• _Information shown_:

Content starts

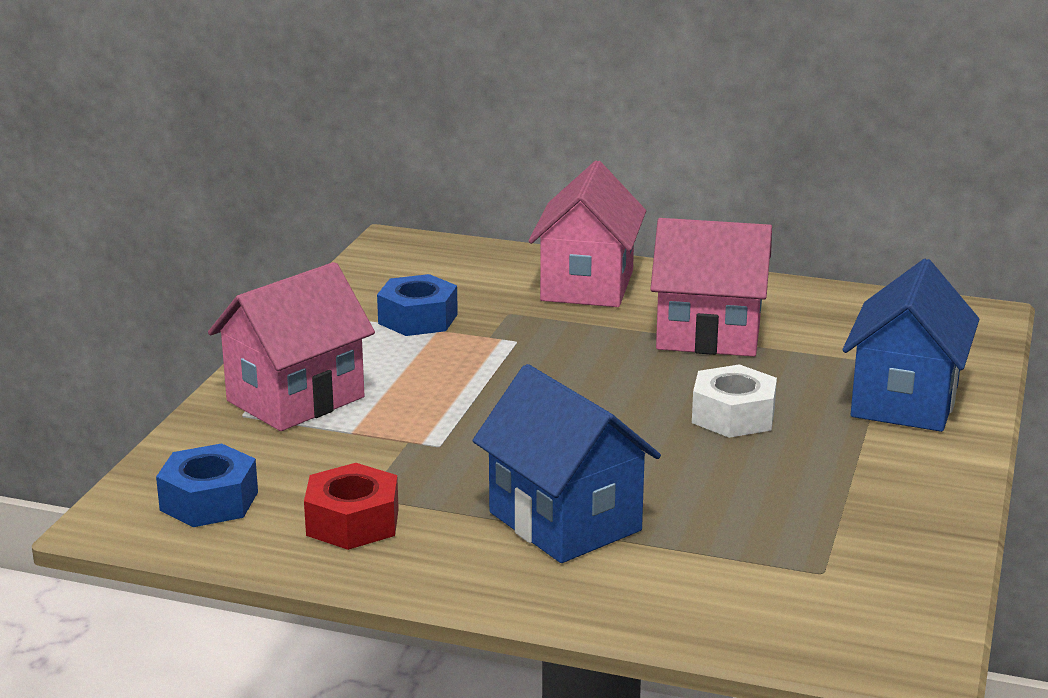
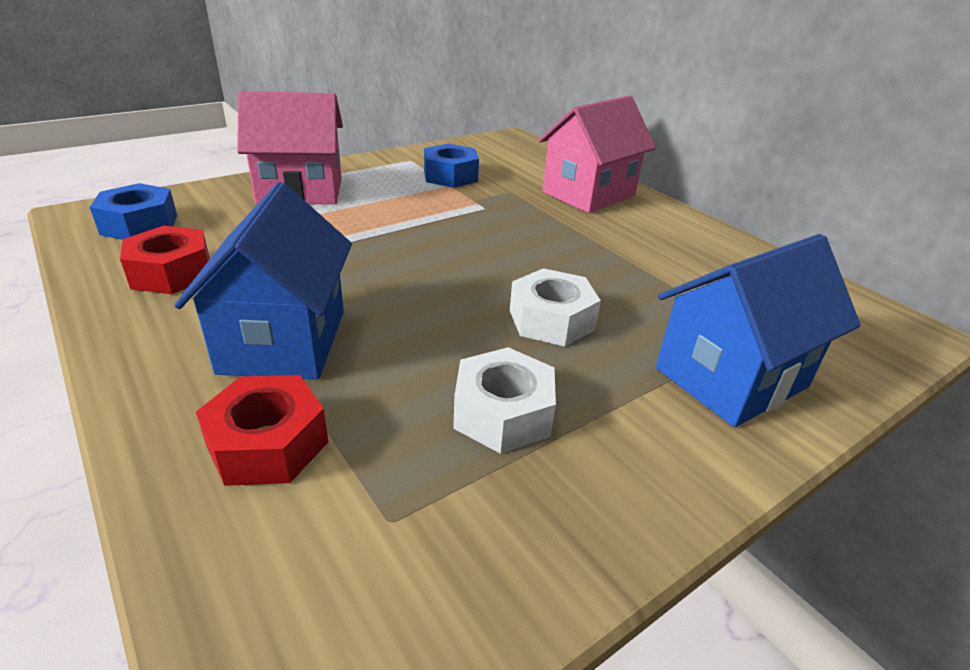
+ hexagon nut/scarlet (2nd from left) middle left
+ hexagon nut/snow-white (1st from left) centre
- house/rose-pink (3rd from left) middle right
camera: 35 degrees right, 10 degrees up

Content ends

• _Activity_:
Go through the listing above and copy each line in which the string "left" is found.

• _The answer_:
+ hexagon nut/scarlet (2nd from left) middle left
+ hexagon nut/snow-white (1st from left) centre
- house/rose-pink (3rd from left) middle right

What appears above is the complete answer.